[Dataset entries]
::::

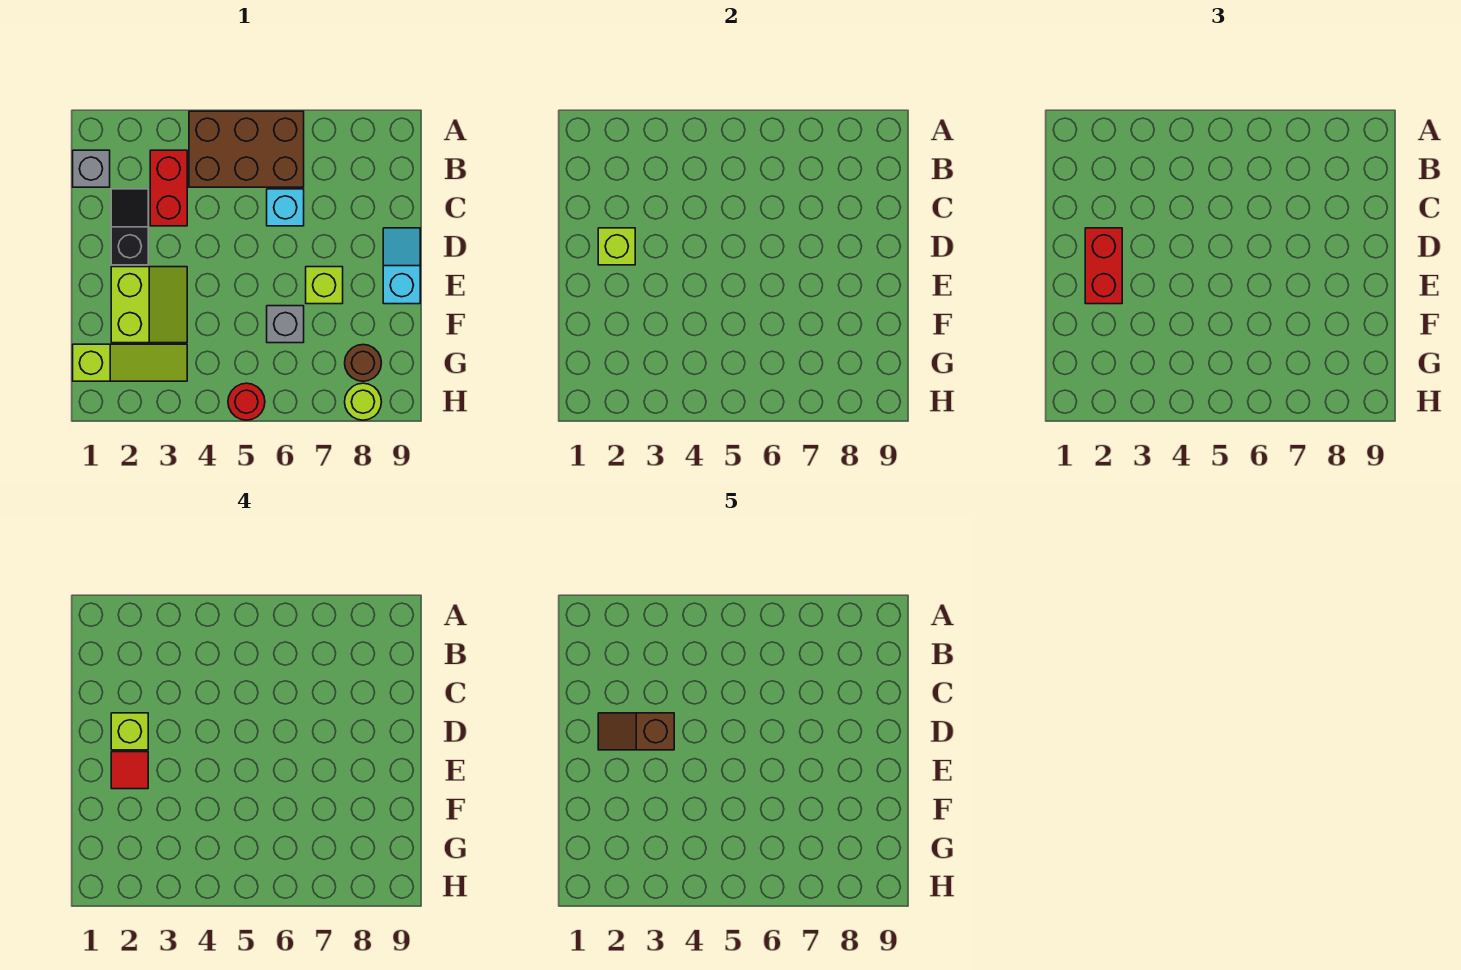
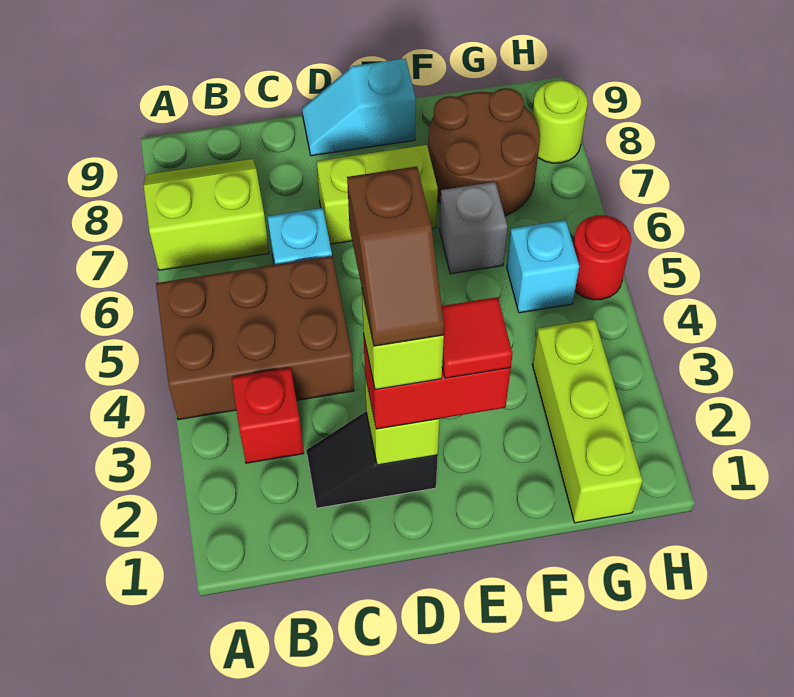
brown brick A4:B6 level 1 -> brown brick A4:C5 level 1
grey brick B1 level 1 -> none
red brick B3:C3 level 1 -> red brick B3 level 1
lime slope E2:F3 level 1 top 2 -> lime slope A7:B8 level 1 top 7
lime brick E7 level 1 -> lime brick D7:E7 level 1
lime slope G1:G3 level 1 top 1 -> lime brick G1:G3 level 1
none -> cyan brick G5 level 1
brown round brick G8 level 1 -> brown round brick F7:G8 level 1

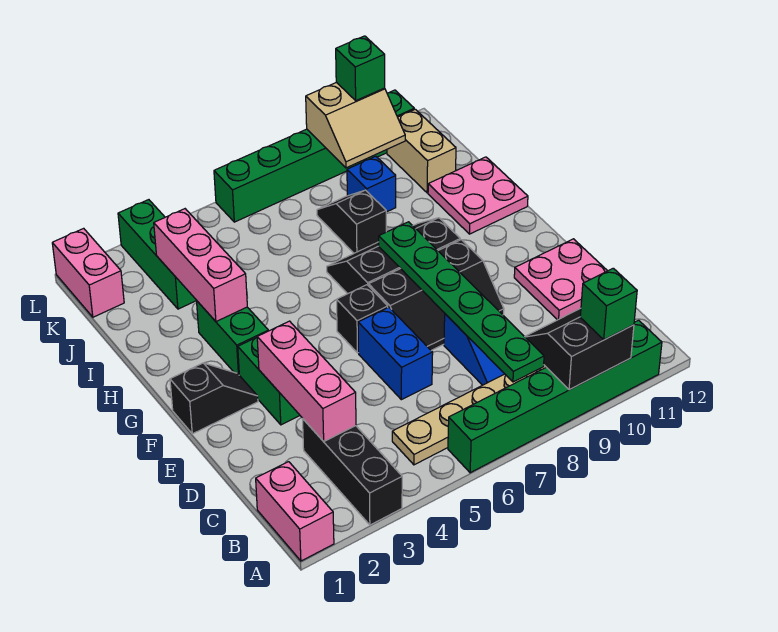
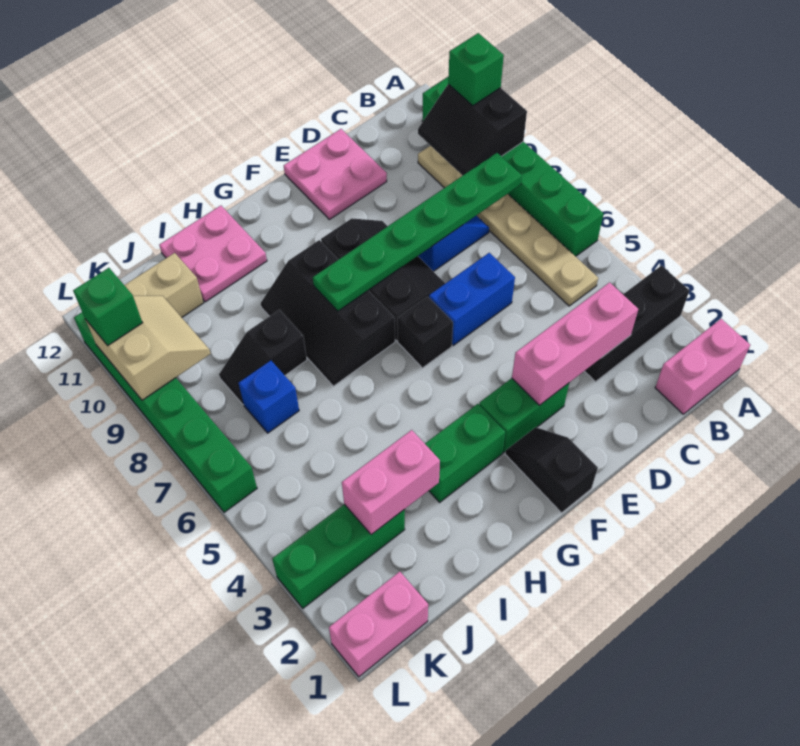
pink brick H3:J3 level 2 -> pink brick I3:J3 level 2
blue brick J9 level 1 -> blue brick J7 level 1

::::

Copy all lines of the preceding data that hold the word "slope".

→ **OUTPUT**
lime slope E2:F3 level 1 top 2 -> lime slope A7:B8 level 1 top 7
lime slope G1:G3 level 1 top 1 -> lime brick G1:G3 level 1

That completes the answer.